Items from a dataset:
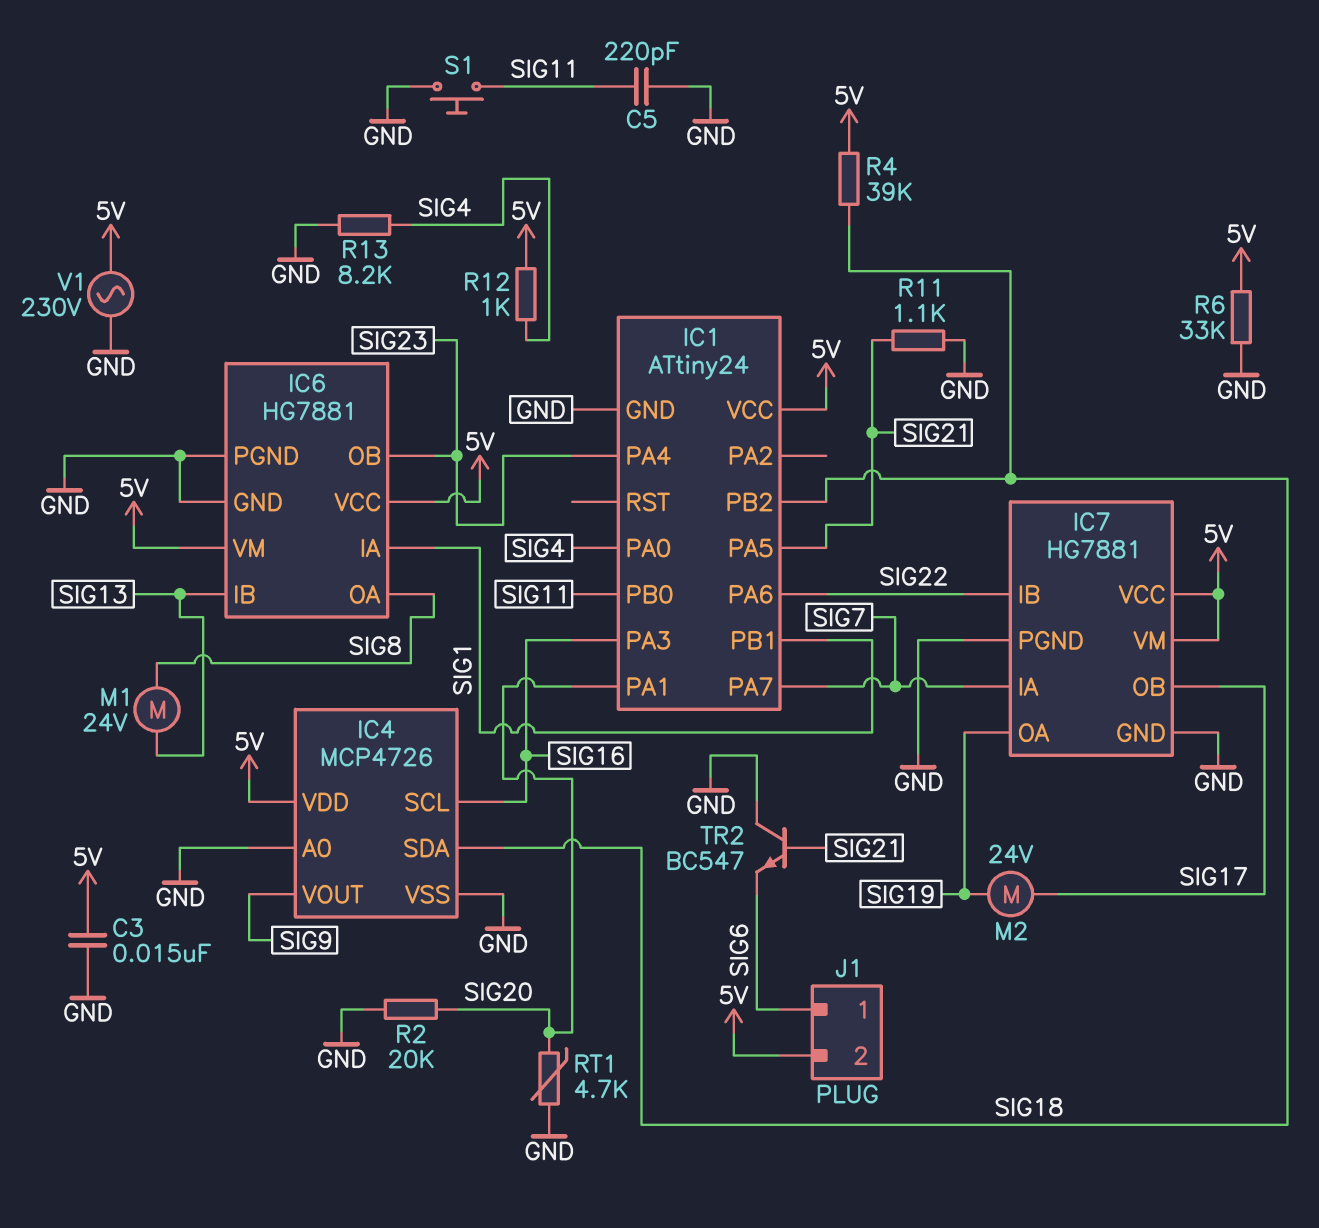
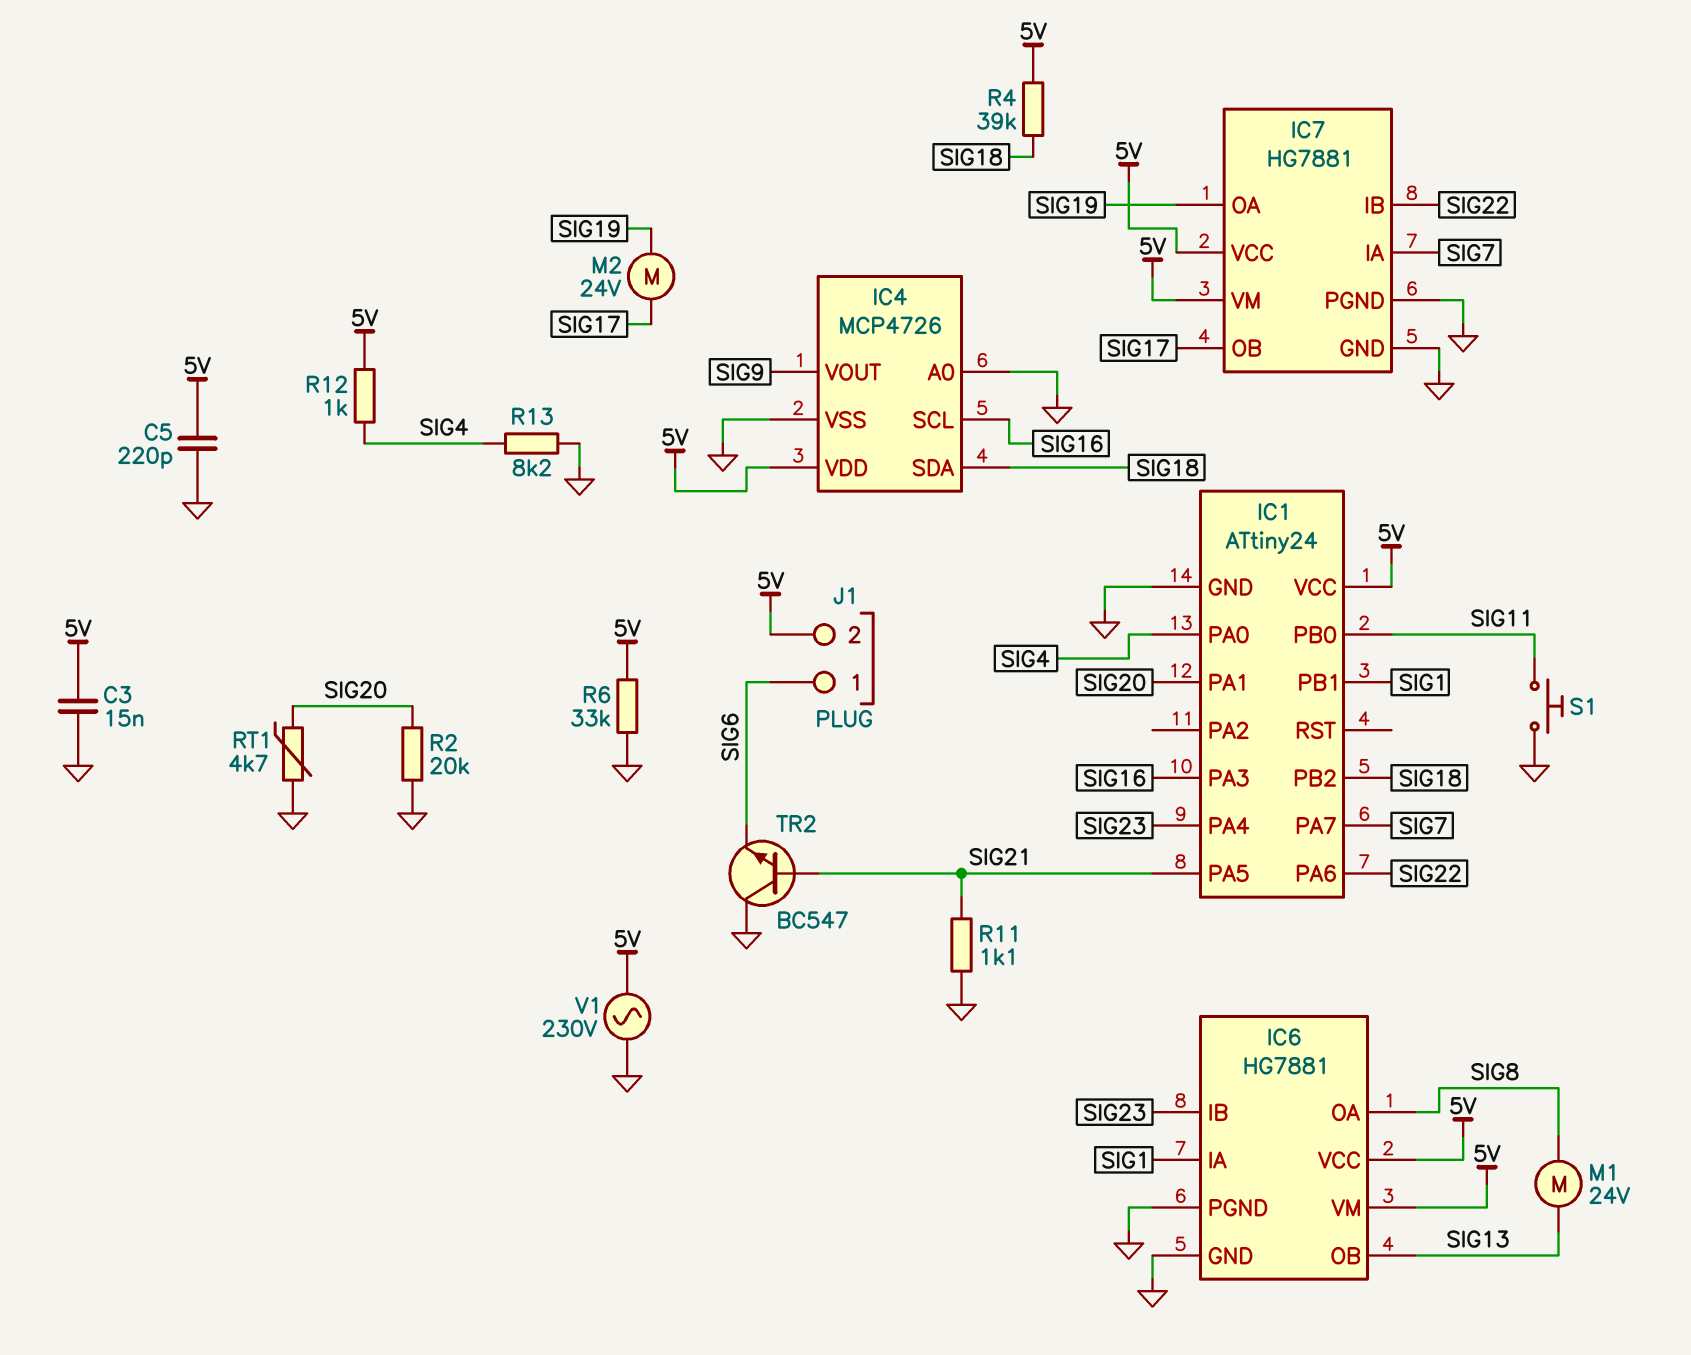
C5: 220pF (GND, SIG11) -> 220pF (5V, GND)
IC6 pin IB: SIG13 -> SIG23
IC6 pin OB: SIG23 -> SIG13

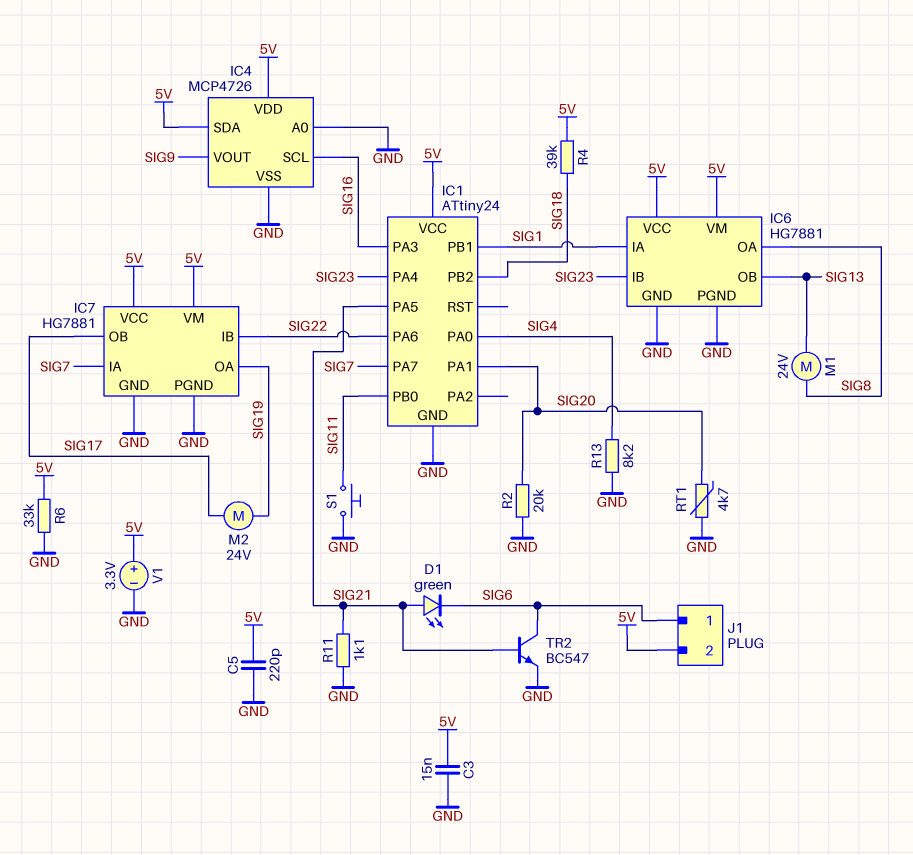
D1: none -> LED green (A SIG21, K SIG6)
IC4 pin SDA: SIG18 -> 5V
R12: 1k (5V, SIG4) -> none
TR2: NPN BC547 (B SIG21, C GND, E SIG6) -> NPN BC547 (B SIG21, C SIG6, E GND)
V1: AC 230V (5V, GND) -> 3.3V (plus 5V, minus GND)

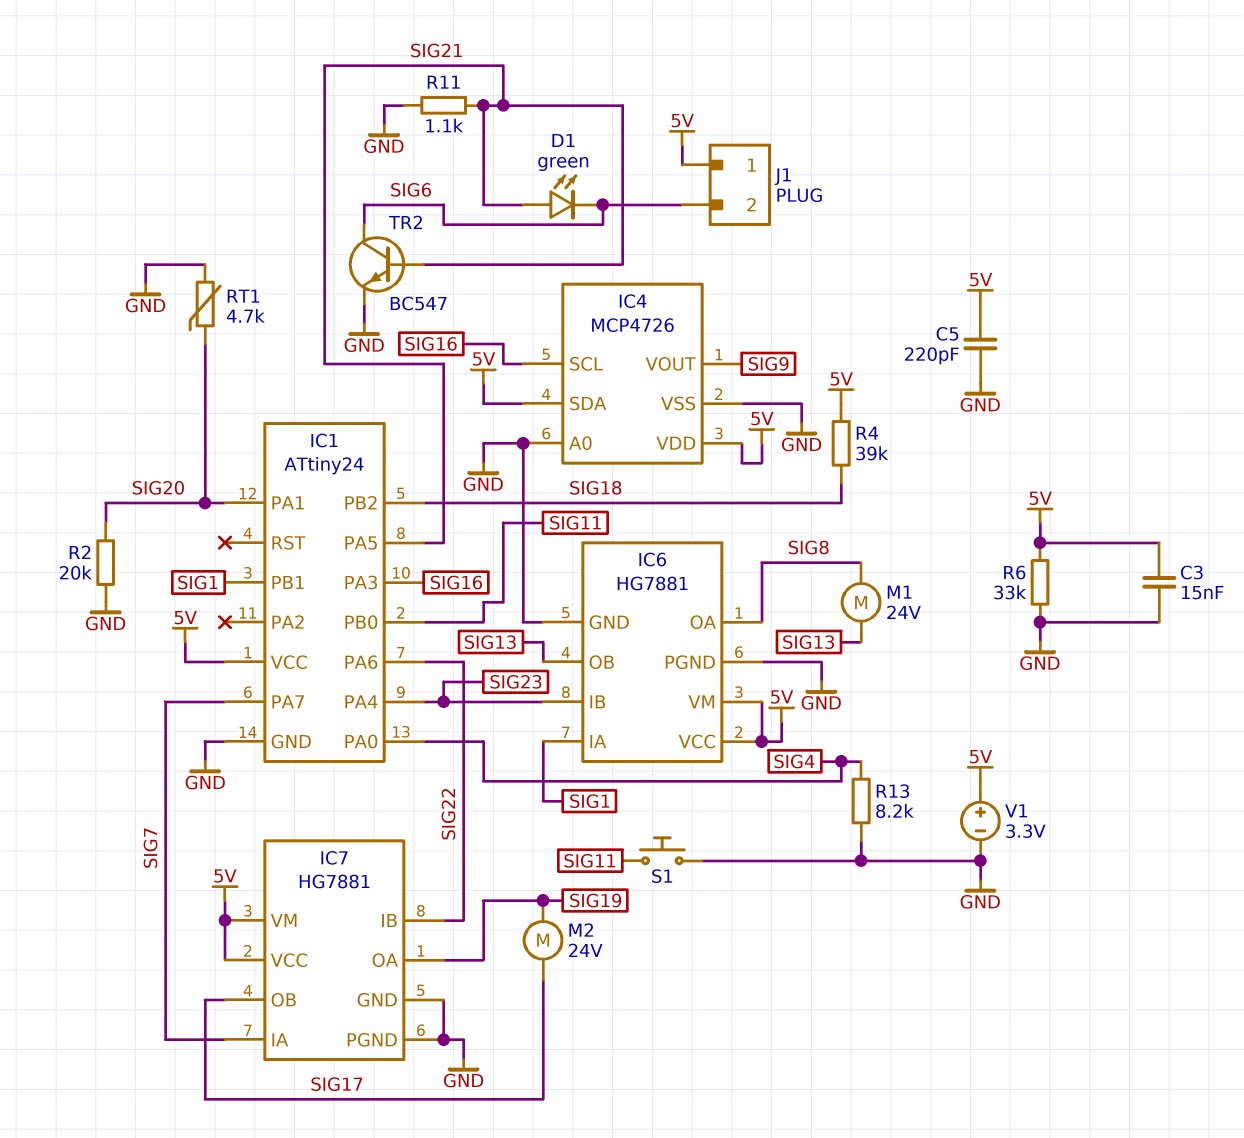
J1 pin 1: SIG6 -> 5V
J1 pin 2: 5V -> SIG6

Action item
Go through the data and return every word of it verbatim, leaving out the pictures.

Written response
C5: 220pF (GND, SIG11) -> 220pF (5V, GND)
IC6 pin IB: SIG13 -> SIG23
IC6 pin OB: SIG23 -> SIG13

D1: none -> LED green (A SIG21, K SIG6)
IC4 pin SDA: SIG18 -> 5V
R12: 1k (5V, SIG4) -> none
TR2: NPN BC547 (B SIG21, C GND, E SIG6) -> NPN BC547 (B SIG21, C SIG6, E GND)
V1: AC 230V (5V, GND) -> 3.3V (plus 5V, minus GND)

J1 pin 1: SIG6 -> 5V
J1 pin 2: 5V -> SIG6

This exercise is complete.